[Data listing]
▼
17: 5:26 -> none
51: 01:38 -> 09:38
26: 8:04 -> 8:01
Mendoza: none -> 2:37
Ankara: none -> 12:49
▲
* WHAT THE TASK ASKS
Copy the lines above without any changes.

* CORRECT OUTPUT
17: 5:26 -> none
51: 01:38 -> 09:38
26: 8:04 -> 8:01
Mendoza: none -> 2:37
Ankara: none -> 12:49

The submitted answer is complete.